*INFORMATION PROVIDED*:
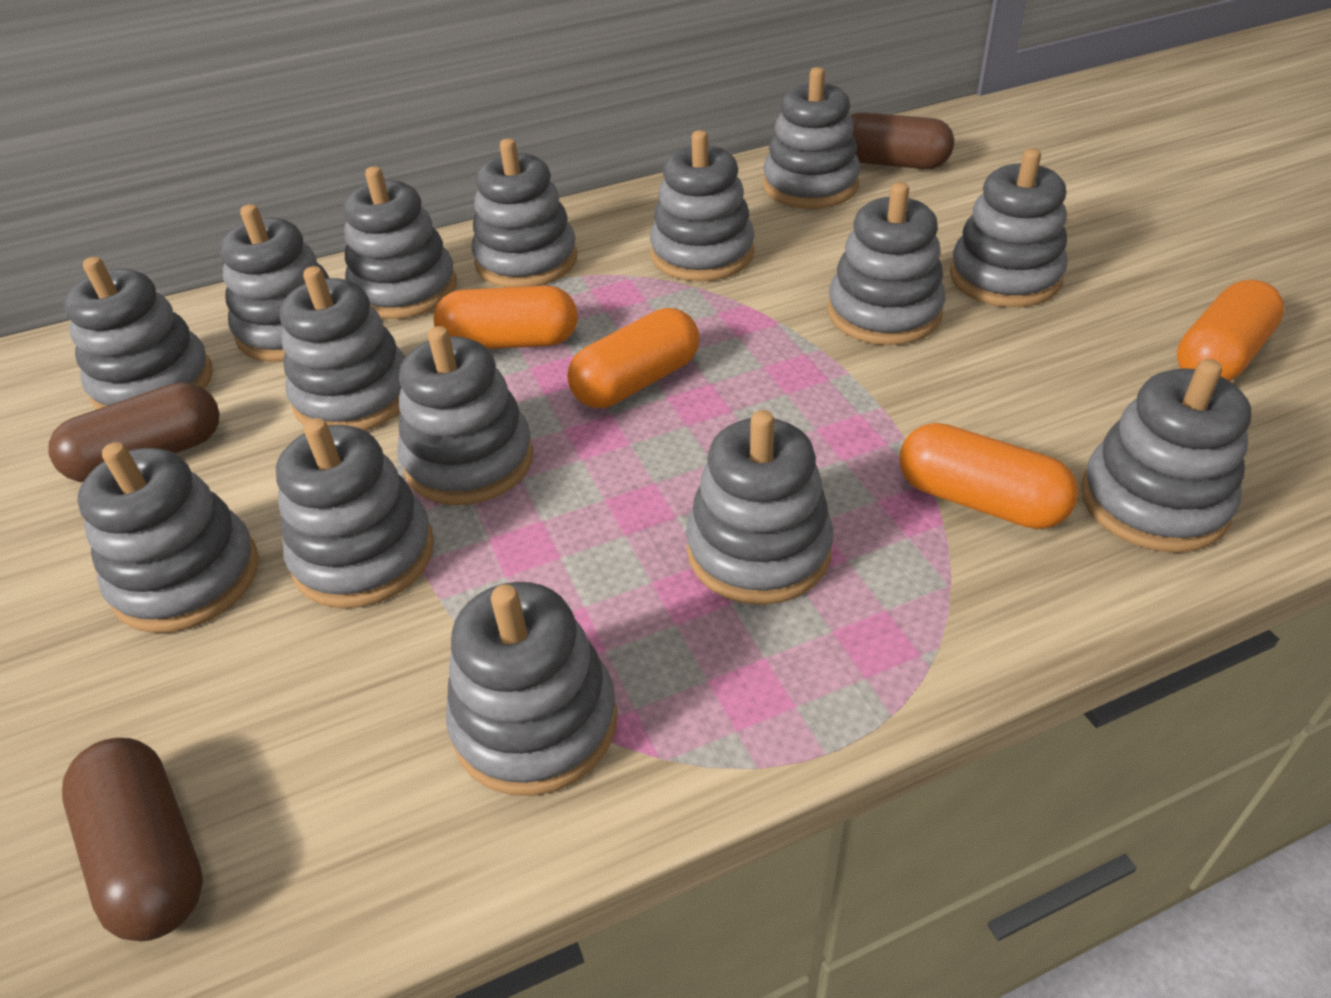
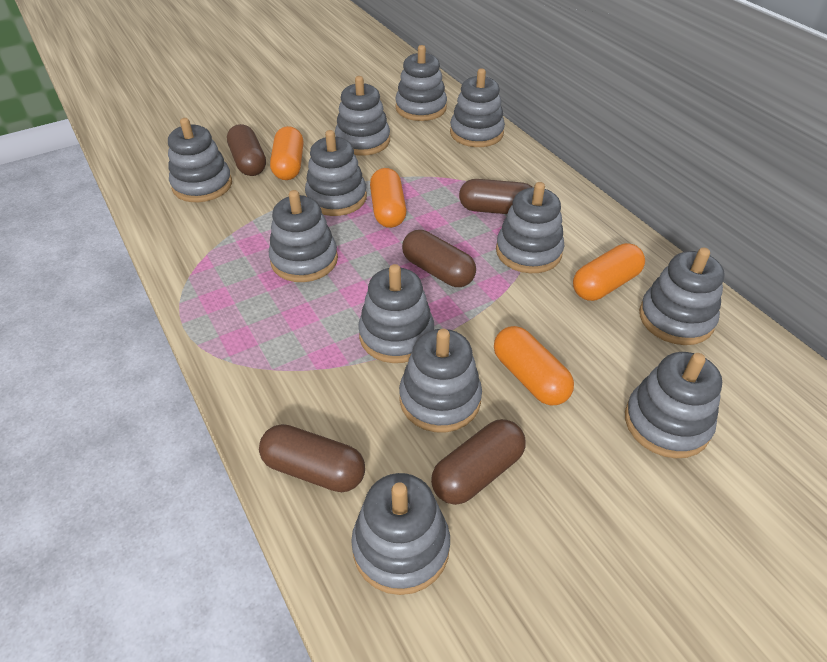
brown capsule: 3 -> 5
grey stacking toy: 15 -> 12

---

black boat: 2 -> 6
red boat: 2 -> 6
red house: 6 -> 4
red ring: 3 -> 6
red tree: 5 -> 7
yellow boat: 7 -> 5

*WORK ITEM*: Filter the material for the word "boat" and copy each matching line.

*REPLY*:
black boat: 2 -> 6
red boat: 2 -> 6
yellow boat: 7 -> 5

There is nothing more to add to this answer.